Once you find the line with "white teddy bear: 2 -> 0", output it and every line after it exactly, through the last line of the listing, but no pictures.

SOURCE MATERIAL START

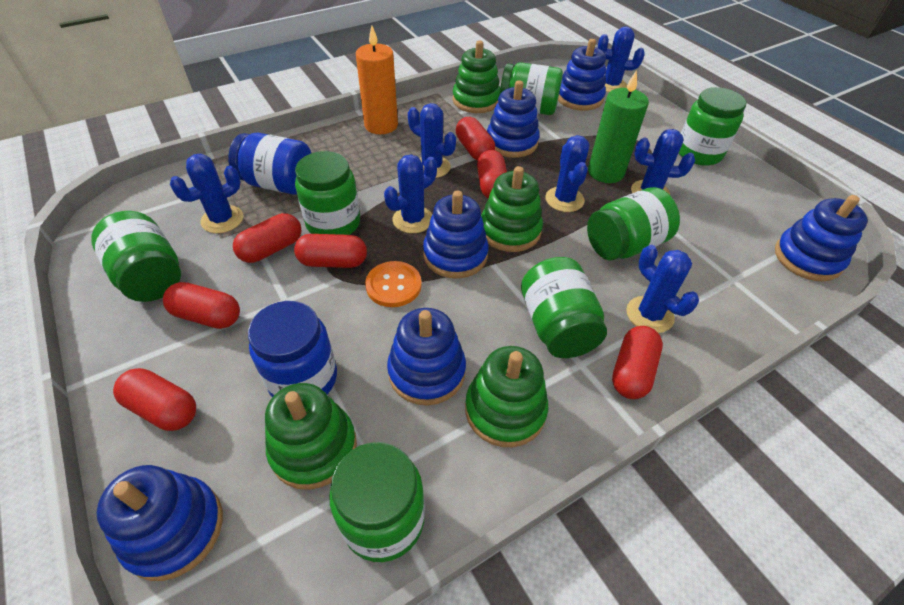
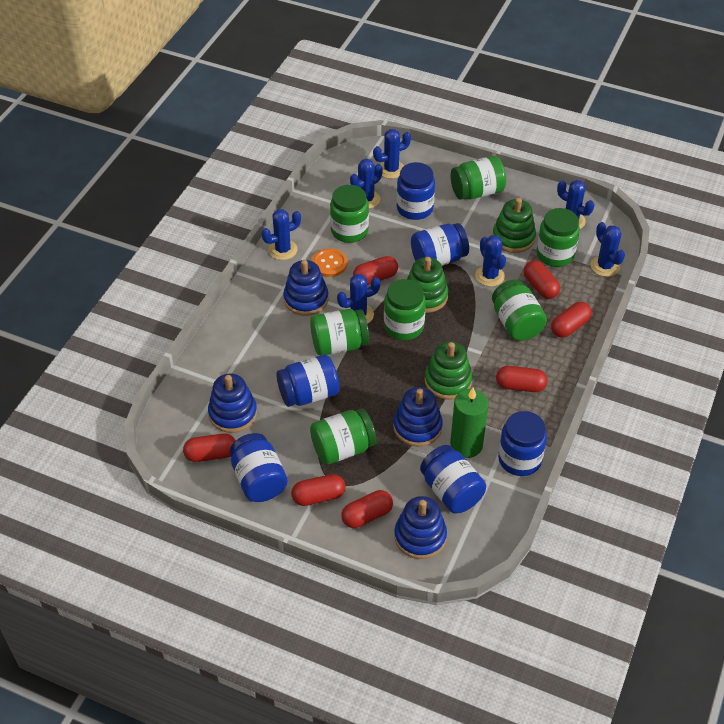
blue jar: 2 -> 6
blue stacking toy: 6 -> 4
green stacking toy: 4 -> 3
orange candle: 1 -> 0

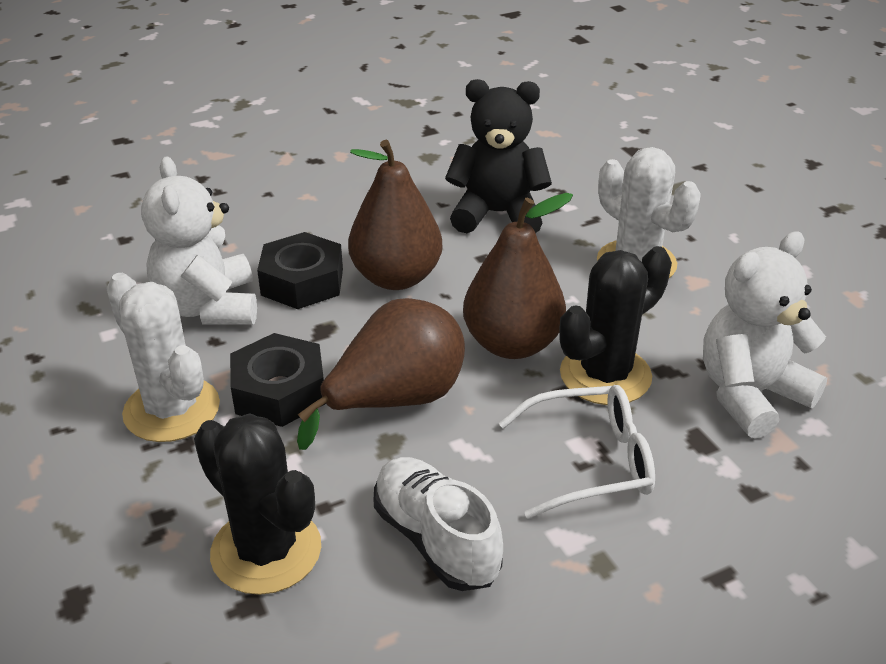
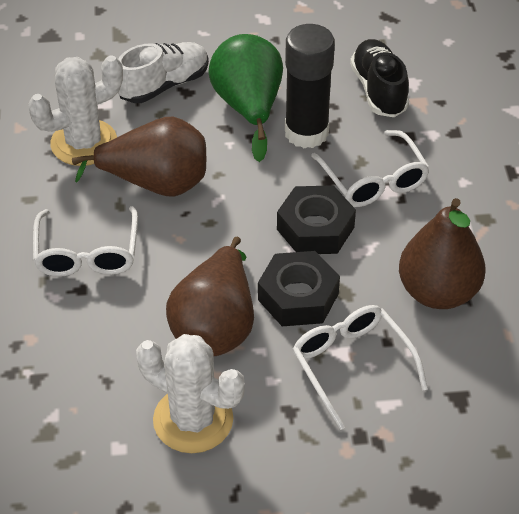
black cactus: 2 -> 0
black glue stick: 0 -> 1
black shoe: 0 -> 1
black teddy bear: 1 -> 0
green pear: 0 -> 1
white glasses: 1 -> 3
white teddy bear: 2 -> 0

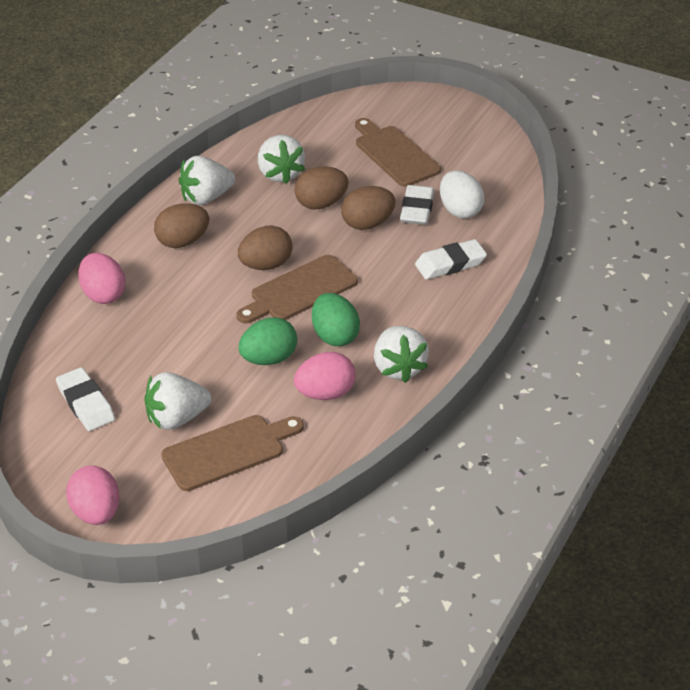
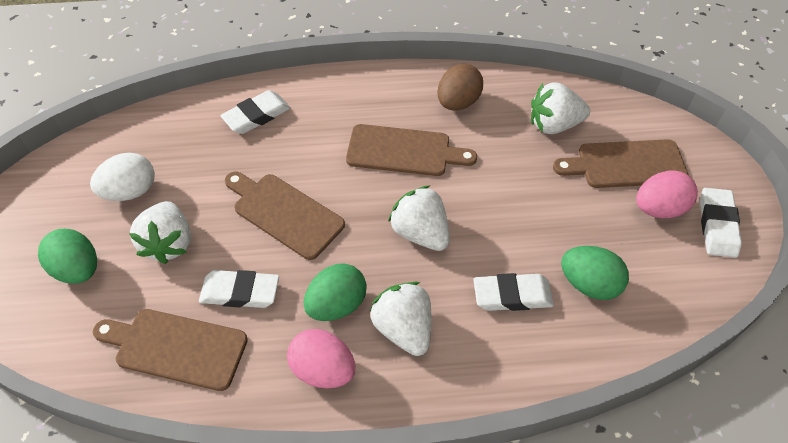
brown cutting board: 3 -> 4
brown egg: 4 -> 1
green egg: 2 -> 3
pink egg: 3 -> 2
white eraser: 3 -> 4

SOURCE MATERIAL END

● **OUTPUT FOR THIS EXERCISE**:
white teddy bear: 2 -> 0

brown cutting board: 3 -> 4
brown egg: 4 -> 1
green egg: 2 -> 3
pink egg: 3 -> 2
white eraser: 3 -> 4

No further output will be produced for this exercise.